(Data to process begins)

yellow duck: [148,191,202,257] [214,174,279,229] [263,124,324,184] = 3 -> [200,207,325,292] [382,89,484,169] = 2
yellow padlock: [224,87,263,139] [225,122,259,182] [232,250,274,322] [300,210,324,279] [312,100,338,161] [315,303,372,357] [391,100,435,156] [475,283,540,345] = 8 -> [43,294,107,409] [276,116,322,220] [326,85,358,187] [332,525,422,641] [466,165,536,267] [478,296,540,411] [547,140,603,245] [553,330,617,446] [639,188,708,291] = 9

(Data to process ends)
(Data to process begins)

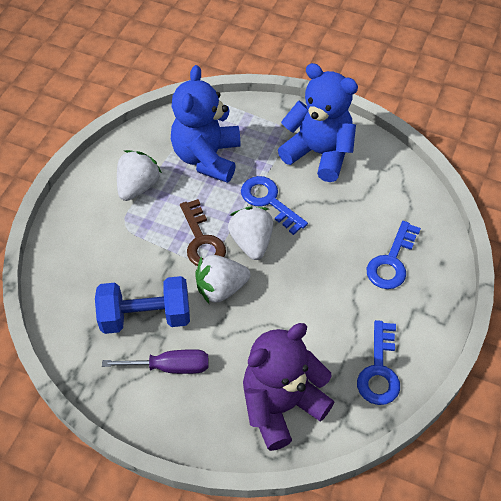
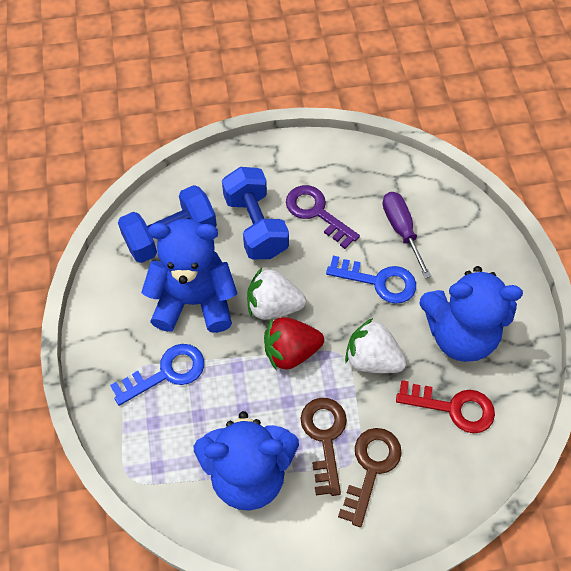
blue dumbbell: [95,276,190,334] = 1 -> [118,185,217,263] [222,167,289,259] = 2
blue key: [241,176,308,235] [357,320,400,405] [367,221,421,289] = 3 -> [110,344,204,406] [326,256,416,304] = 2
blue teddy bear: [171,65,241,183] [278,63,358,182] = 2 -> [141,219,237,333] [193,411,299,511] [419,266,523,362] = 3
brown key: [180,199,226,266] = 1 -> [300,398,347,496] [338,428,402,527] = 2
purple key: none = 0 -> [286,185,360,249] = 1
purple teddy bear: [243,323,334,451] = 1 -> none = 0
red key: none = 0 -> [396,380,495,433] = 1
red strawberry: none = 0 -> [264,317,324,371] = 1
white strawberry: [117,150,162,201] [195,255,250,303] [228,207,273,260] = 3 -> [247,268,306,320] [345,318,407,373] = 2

(Data to process ends)
(Data to process begins)

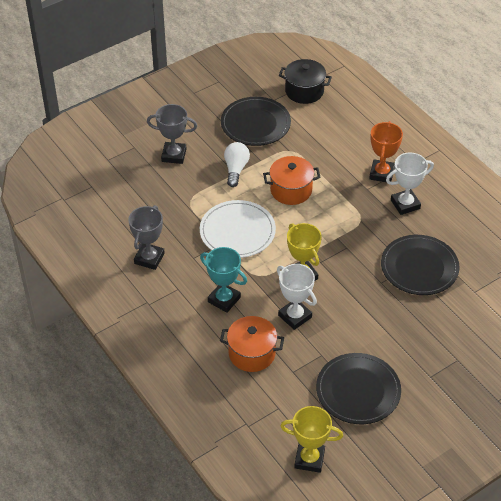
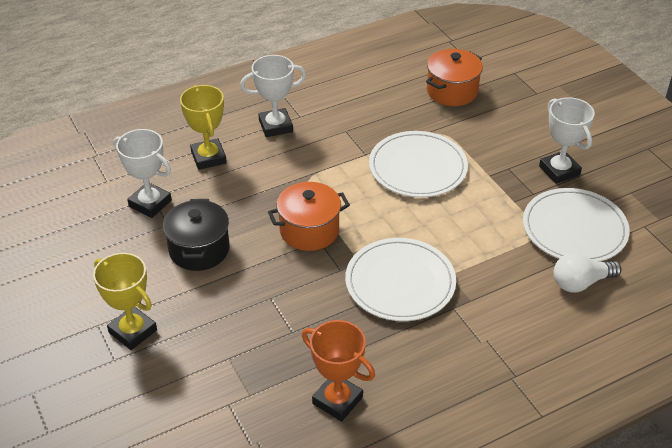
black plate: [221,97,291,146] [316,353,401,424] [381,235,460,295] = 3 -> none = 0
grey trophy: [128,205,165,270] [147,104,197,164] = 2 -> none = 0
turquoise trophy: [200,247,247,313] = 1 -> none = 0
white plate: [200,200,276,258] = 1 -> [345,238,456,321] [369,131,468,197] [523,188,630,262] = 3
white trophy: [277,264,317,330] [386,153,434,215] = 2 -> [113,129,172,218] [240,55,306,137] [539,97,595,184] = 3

(Data to process ends)

_Aim of the task_
Using the records above, write out exactly the lines between the one holding "turquoise trophy: [200,247,247,313]" and the one holding "white trophy: [277,264,317,330]", inclusive; leave everything else out.

_Solution for this problem_
turquoise trophy: [200,247,247,313] = 1 -> none = 0
white plate: [200,200,276,258] = 1 -> [345,238,456,321] [369,131,468,197] [523,188,630,262] = 3
white trophy: [277,264,317,330] [386,153,434,215] = 2 -> [113,129,172,218] [240,55,306,137] [539,97,595,184] = 3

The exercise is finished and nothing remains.